== Input records ==
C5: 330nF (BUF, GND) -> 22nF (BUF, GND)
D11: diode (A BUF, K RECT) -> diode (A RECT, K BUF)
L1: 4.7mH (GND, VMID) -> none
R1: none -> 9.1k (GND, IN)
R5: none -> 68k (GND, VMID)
===
* **Task to carry out**
Retype the material above in full, with nothing altered.

* **Reply**
C5: 330nF (BUF, GND) -> 22nF (BUF, GND)
D11: diode (A BUF, K RECT) -> diode (A RECT, K BUF)
L1: 4.7mH (GND, VMID) -> none
R1: none -> 9.1k (GND, IN)
R5: none -> 68k (GND, VMID)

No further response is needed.